DIRECTIONS FOR THIS TASK
From the entries below, gather each line containing the word "plus".

-----

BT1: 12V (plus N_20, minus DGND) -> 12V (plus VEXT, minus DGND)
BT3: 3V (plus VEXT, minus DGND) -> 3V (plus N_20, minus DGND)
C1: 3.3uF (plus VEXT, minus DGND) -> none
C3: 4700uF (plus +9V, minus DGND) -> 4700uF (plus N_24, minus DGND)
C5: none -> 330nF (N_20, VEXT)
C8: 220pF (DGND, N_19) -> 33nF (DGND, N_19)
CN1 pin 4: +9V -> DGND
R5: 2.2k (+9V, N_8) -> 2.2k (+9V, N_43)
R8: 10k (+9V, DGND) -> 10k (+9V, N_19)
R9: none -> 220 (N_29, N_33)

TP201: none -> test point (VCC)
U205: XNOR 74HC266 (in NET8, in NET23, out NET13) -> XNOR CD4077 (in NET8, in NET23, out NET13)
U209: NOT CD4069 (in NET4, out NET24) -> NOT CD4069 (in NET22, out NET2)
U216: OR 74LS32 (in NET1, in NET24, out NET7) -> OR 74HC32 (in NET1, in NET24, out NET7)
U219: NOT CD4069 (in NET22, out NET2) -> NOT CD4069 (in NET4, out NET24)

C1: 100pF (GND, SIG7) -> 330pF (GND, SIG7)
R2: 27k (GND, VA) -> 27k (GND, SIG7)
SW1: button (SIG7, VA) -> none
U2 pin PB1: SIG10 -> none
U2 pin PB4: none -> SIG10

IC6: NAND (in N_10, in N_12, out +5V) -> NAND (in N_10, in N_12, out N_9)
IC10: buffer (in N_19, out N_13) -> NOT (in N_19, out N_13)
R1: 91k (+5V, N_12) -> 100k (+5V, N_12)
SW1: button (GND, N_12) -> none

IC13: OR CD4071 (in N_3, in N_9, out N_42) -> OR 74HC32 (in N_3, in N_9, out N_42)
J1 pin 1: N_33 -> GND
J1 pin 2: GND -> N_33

-----

RESPONSE FOR THIS EXERCISE
BT1: 12V (plus N_20, minus DGND) -> 12V (plus VEXT, minus DGND)
BT3: 3V (plus VEXT, minus DGND) -> 3V (plus N_20, minus DGND)
C1: 3.3uF (plus VEXT, minus DGND) -> none
C3: 4700uF (plus +9V, minus DGND) -> 4700uF (plus N_24, minus DGND)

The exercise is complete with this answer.